Reproduce the lines below verbatim, from the first line through the line containing "gray line at", both included.

Data shown —
※ ※ ※
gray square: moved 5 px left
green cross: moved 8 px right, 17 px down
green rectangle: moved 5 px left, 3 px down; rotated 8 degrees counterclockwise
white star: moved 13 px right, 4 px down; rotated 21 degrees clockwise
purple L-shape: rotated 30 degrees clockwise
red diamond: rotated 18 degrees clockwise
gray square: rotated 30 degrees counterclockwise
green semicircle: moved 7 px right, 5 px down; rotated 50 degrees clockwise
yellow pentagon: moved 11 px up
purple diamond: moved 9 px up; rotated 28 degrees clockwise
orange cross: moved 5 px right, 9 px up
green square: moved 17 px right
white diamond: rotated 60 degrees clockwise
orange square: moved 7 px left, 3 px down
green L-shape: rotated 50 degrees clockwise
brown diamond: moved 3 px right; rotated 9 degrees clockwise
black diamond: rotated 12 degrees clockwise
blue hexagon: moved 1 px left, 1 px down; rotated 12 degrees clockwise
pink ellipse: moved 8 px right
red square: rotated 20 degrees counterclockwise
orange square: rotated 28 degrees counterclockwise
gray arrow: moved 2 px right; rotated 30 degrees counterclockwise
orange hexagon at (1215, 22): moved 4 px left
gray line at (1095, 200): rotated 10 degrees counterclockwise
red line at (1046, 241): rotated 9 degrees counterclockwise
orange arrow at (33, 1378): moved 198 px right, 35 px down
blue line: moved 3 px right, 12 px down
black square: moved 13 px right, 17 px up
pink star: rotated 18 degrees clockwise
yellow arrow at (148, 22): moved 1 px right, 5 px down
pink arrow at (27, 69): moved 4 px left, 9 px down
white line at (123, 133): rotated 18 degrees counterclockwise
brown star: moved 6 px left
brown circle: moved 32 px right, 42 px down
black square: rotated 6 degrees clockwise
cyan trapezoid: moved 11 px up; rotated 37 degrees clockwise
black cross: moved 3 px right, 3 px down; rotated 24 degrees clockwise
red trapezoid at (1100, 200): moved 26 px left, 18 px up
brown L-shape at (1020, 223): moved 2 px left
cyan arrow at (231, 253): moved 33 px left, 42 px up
※ ※ ※
Response —
gray square: moved 5 px left
green cross: moved 8 px right, 17 px down
green rectangle: moved 5 px left, 3 px down; rotated 8 degrees counterclockwise
white star: moved 13 px right, 4 px down; rotated 21 degrees clockwise
purple L-shape: rotated 30 degrees clockwise
red diamond: rotated 18 degrees clockwise
gray square: rotated 30 degrees counterclockwise
green semicircle: moved 7 px right, 5 px down; rotated 50 degrees clockwise
yellow pentagon: moved 11 px up
purple diamond: moved 9 px up; rotated 28 degrees clockwise
orange cross: moved 5 px right, 9 px up
green square: moved 17 px right
white diamond: rotated 60 degrees clockwise
orange square: moved 7 px left, 3 px down
green L-shape: rotated 50 degrees clockwise
brown diamond: moved 3 px right; rotated 9 degrees clockwise
black diamond: rotated 12 degrees clockwise
blue hexagon: moved 1 px left, 1 px down; rotated 12 degrees clockwise
pink ellipse: moved 8 px right
red square: rotated 20 degrees counterclockwise
orange square: rotated 28 degrees counterclockwise
gray arrow: moved 2 px right; rotated 30 degrees counterclockwise
orange hexagon at (1215, 22): moved 4 px left
gray line at (1095, 200): rotated 10 degrees counterclockwise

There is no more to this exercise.